MATERIAL SHOWN –
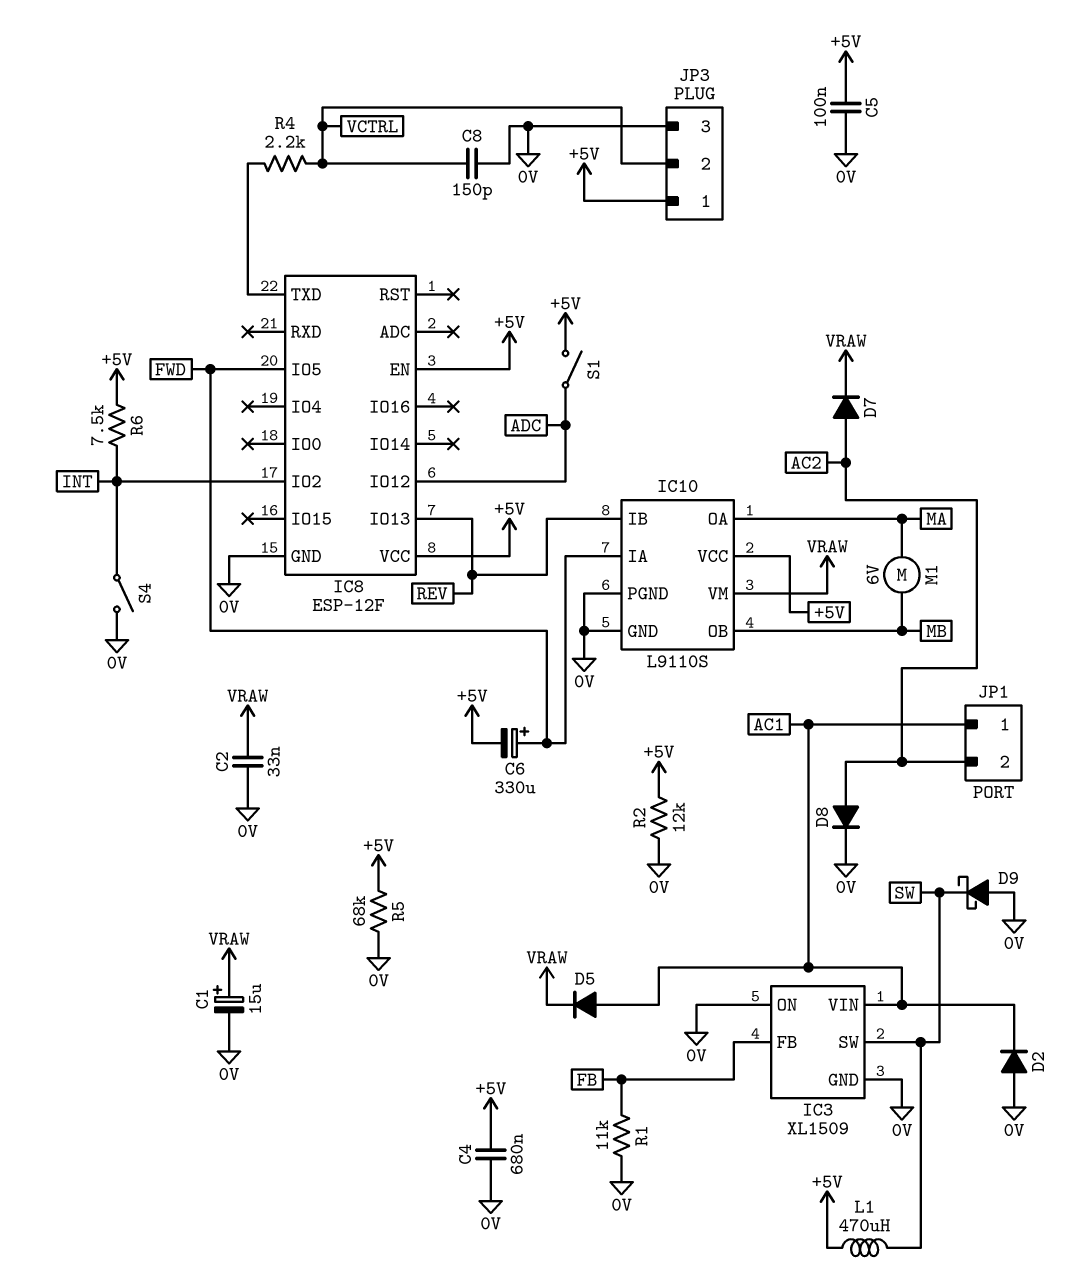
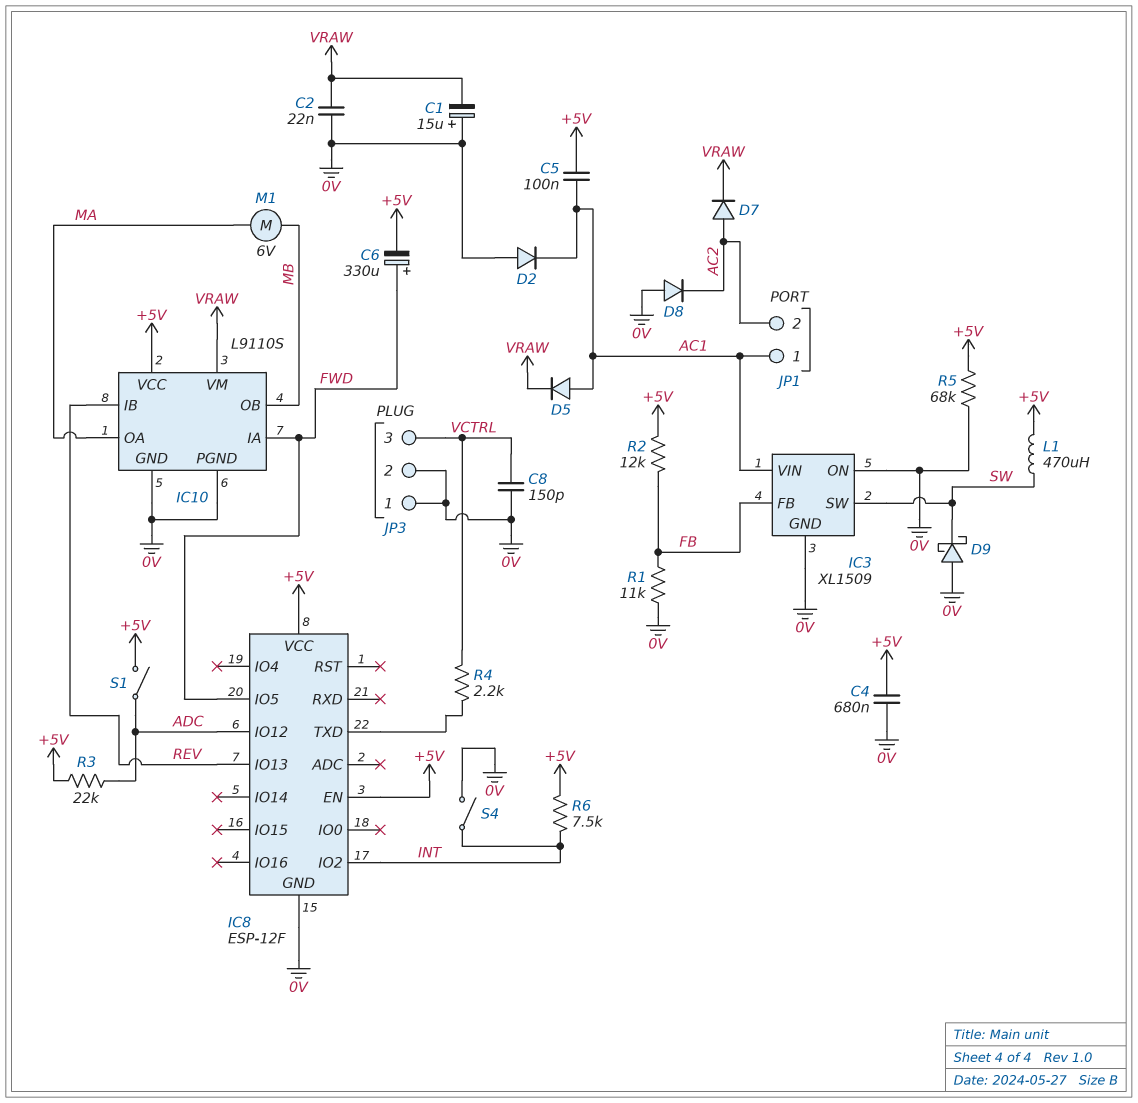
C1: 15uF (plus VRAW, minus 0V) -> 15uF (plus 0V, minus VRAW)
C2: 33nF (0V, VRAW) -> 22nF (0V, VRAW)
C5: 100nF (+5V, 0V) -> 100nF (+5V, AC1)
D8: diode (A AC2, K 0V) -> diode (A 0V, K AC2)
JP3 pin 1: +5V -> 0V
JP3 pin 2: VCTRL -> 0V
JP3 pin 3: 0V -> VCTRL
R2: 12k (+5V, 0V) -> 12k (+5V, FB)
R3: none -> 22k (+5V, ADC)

ASSIGNMENT – Please write every line above out exactly as given, except for any pictures.

REPLY TO THE TASK –
C1: 15uF (plus VRAW, minus 0V) -> 15uF (plus 0V, minus VRAW)
C2: 33nF (0V, VRAW) -> 22nF (0V, VRAW)
C5: 100nF (+5V, 0V) -> 100nF (+5V, AC1)
D8: diode (A AC2, K 0V) -> diode (A 0V, K AC2)
JP3 pin 1: +5V -> 0V
JP3 pin 2: VCTRL -> 0V
JP3 pin 3: 0V -> VCTRL
R2: 12k (+5V, 0V) -> 12k (+5V, FB)
R3: none -> 22k (+5V, ADC)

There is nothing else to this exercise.